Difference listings
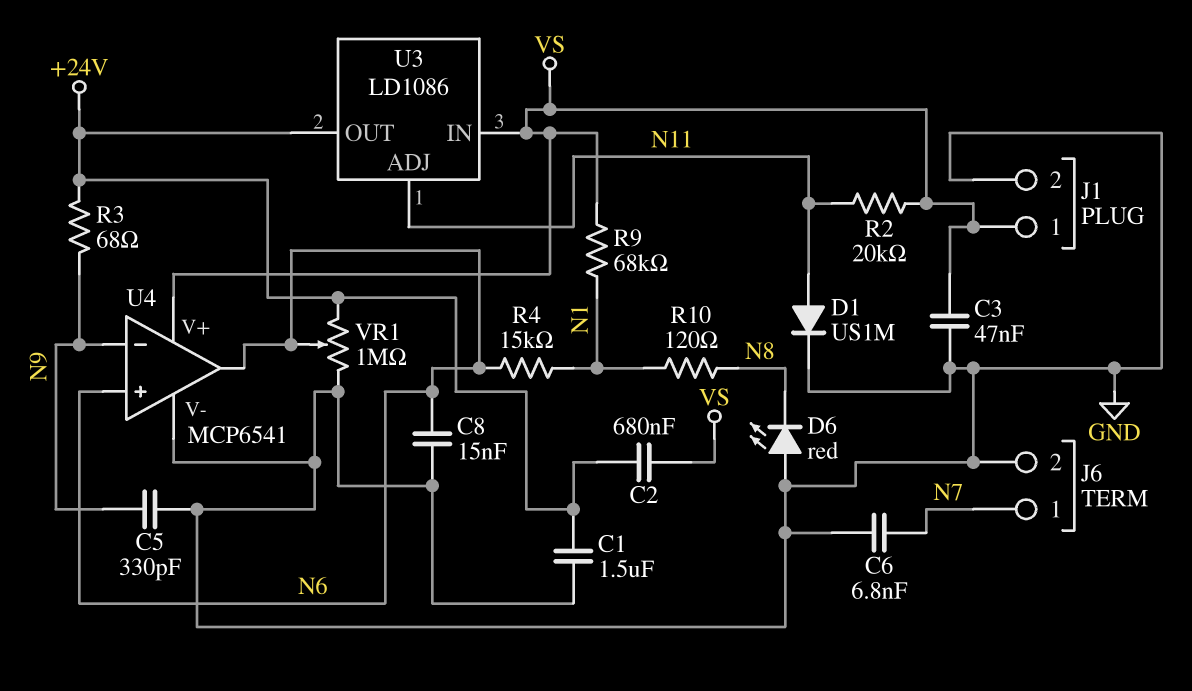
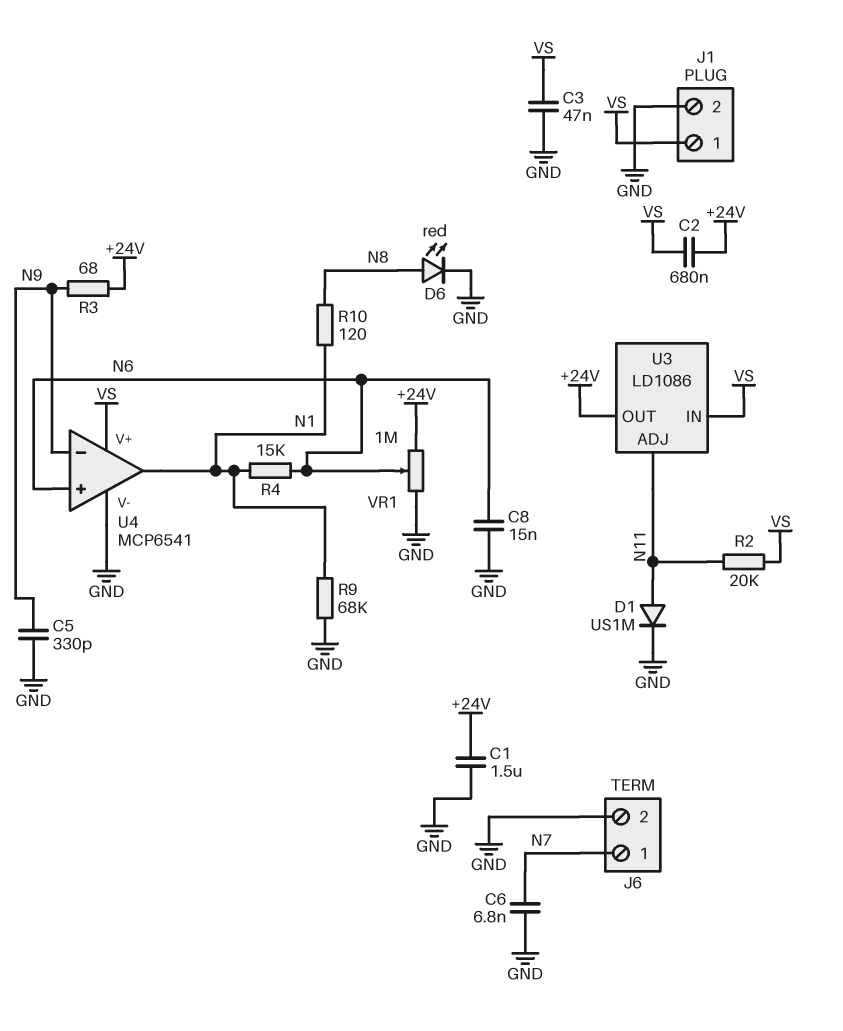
D6: LED red (A GND, K N8) -> LED red (A N8, K GND)
R9: 68k (N1, VS) -> 68k (GND, N1)
U4 pin out: N6 -> N1

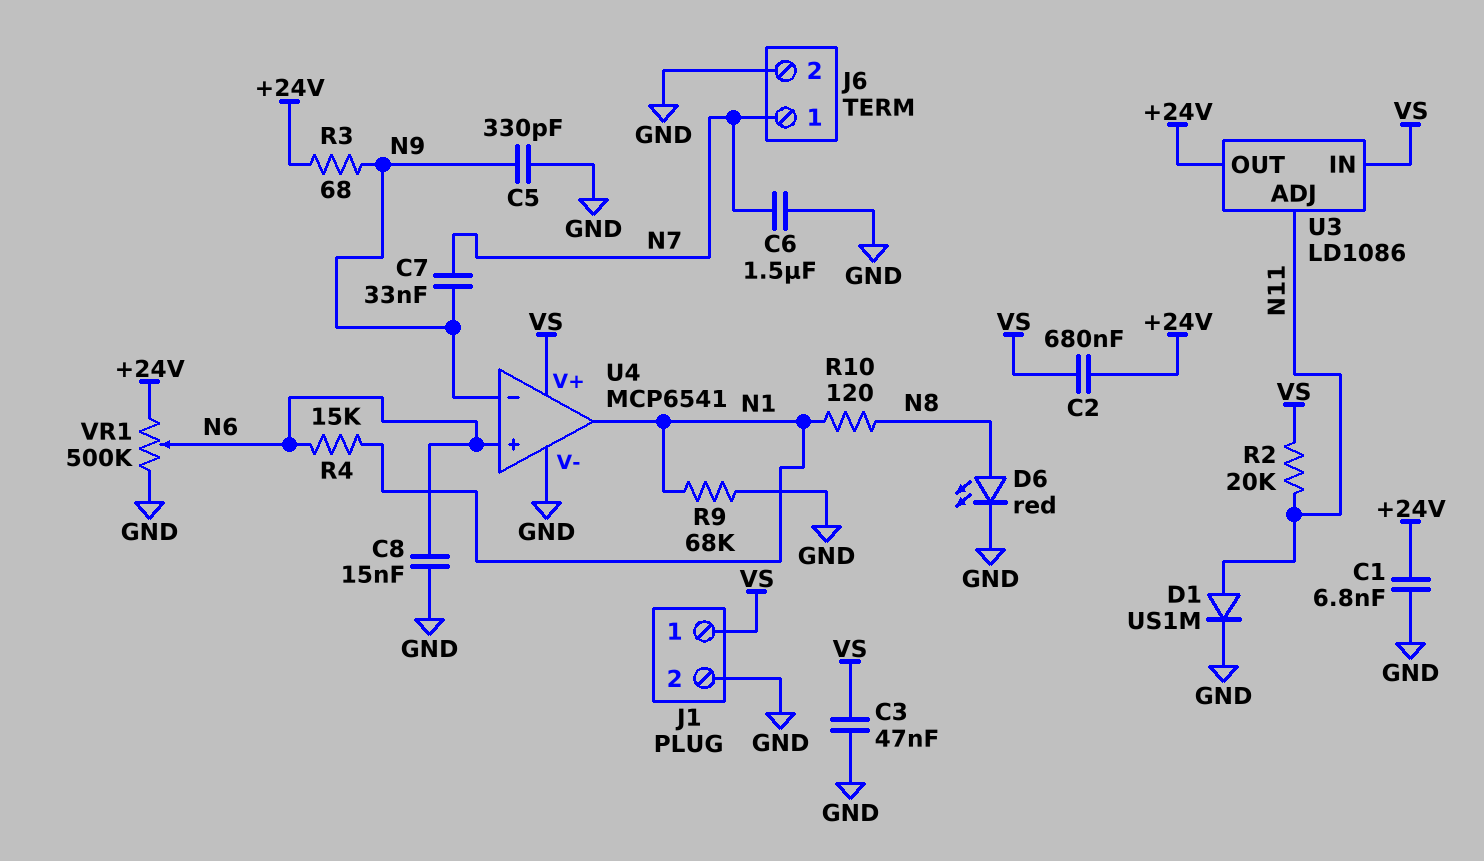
C1: 1.5uF (+24V, GND) -> 6.8nF (+24V, GND)
C6: 6.8nF (GND, N7) -> 1.5uF (GND, N7)
C7: none -> 33nF (N7, N9)
VR1: 1M (+24V, GND, wiper N6) -> 500k (+24V, GND, wiper N6)

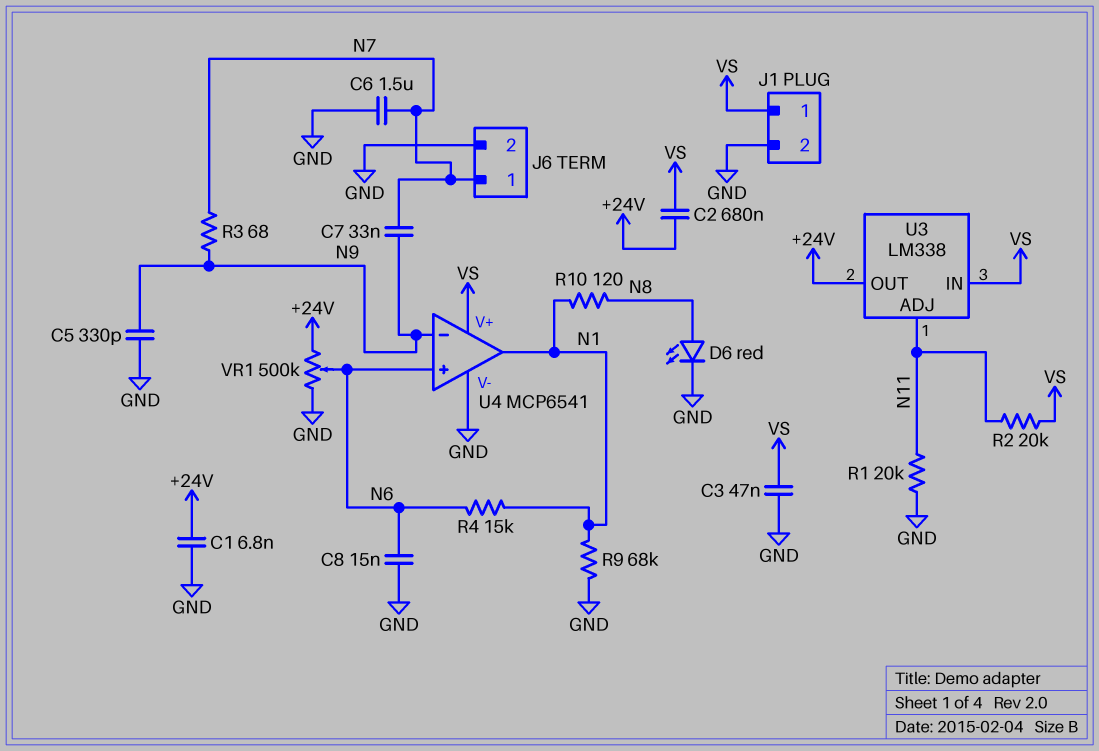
D1: diode US1M (A N11, K GND) -> none
R1: none -> 20k (GND, N11)
R3: 68 (+24V, N9) -> 68 (N7, N9)
U3: LD1086 -> LM338

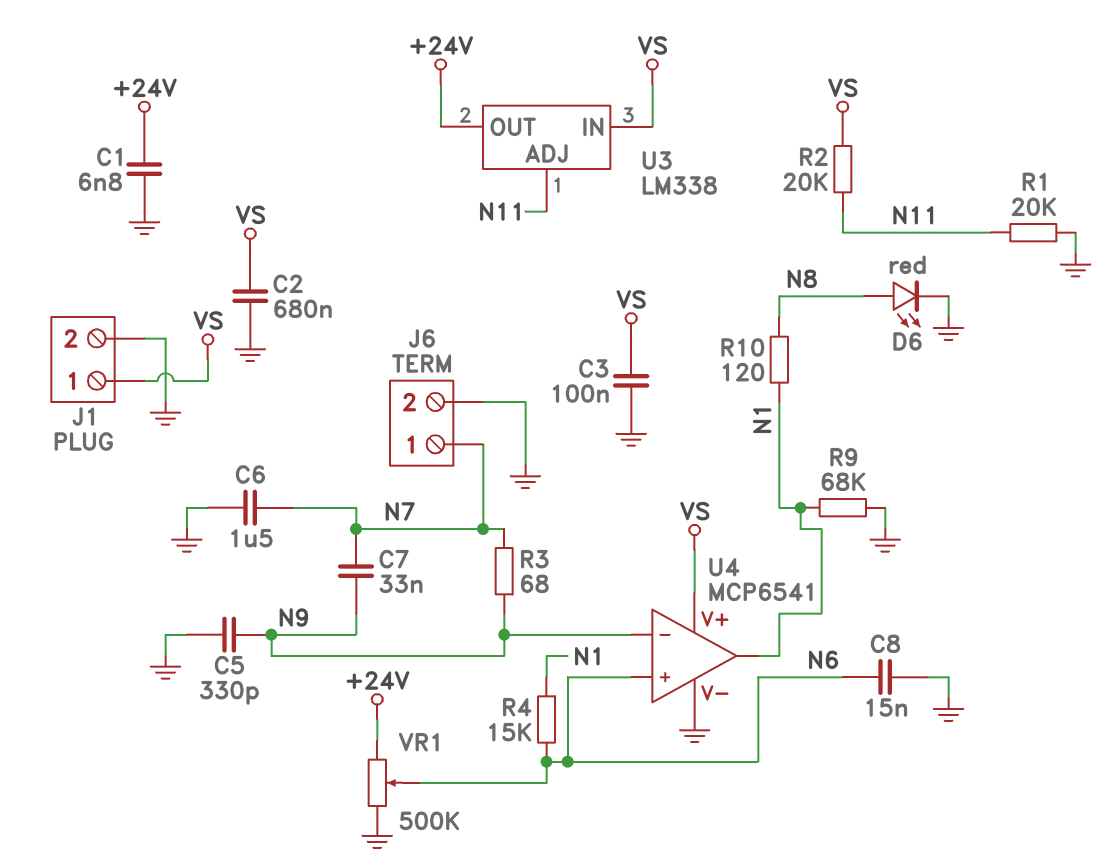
C2: 680nF (+24V, VS) -> 680nF (GND, VS)
C3: 47nF (GND, VS) -> 100nF (GND, VS)

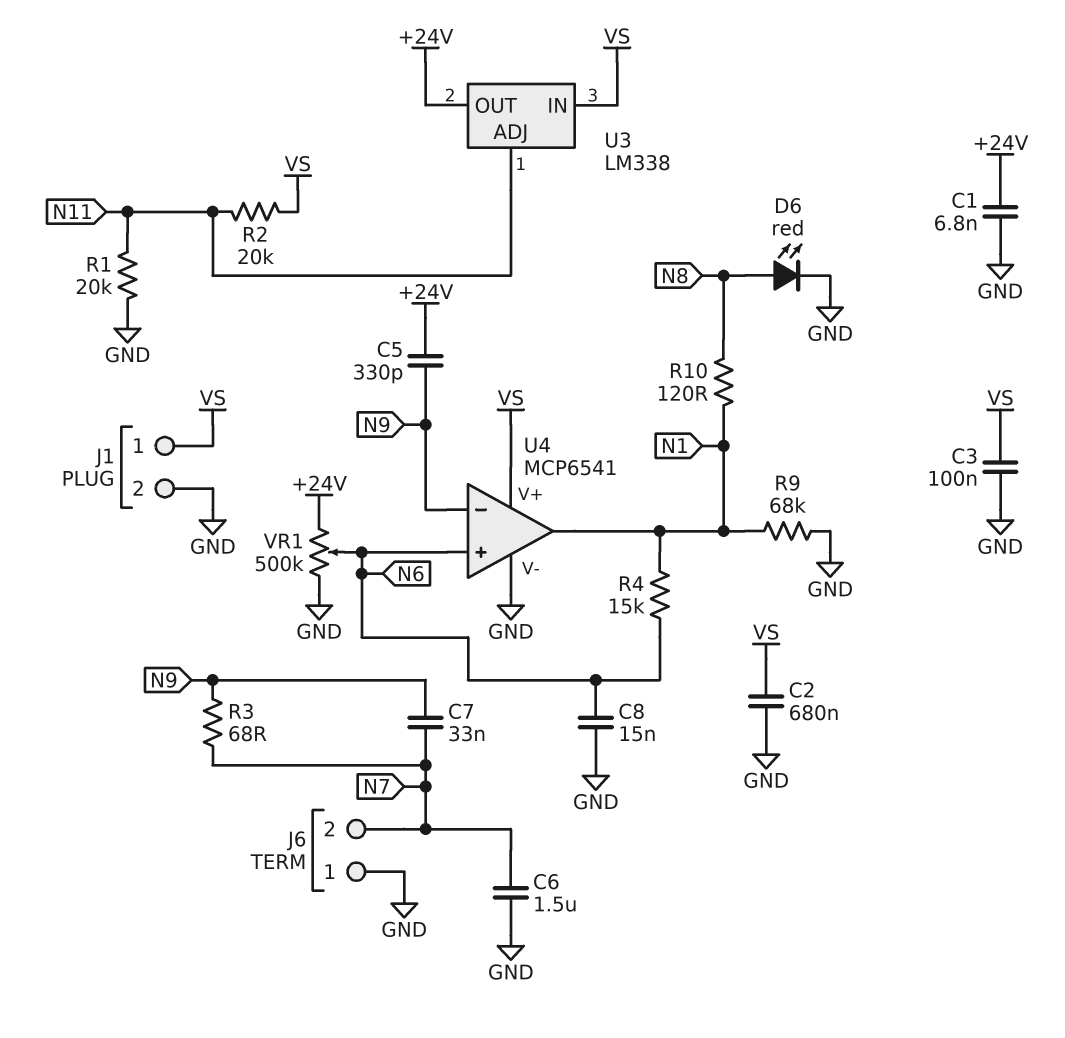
C5: 330pF (GND, N9) -> 330pF (+24V, N9)
J6 pin 1: N7 -> GND
J6 pin 2: GND -> N7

WHAT IS BEING ASKED >> Please retype only the lines from the line that holds "C3: 47nF (GND, VS) -> 100nF (GND, VS)" through the end of the records, exactly as they stand, and drop every picture.

WRITTEN RESPONSE >>
C3: 47nF (GND, VS) -> 100nF (GND, VS)

C5: 330pF (GND, N9) -> 330pF (+24V, N9)
J6 pin 1: N7 -> GND
J6 pin 2: GND -> N7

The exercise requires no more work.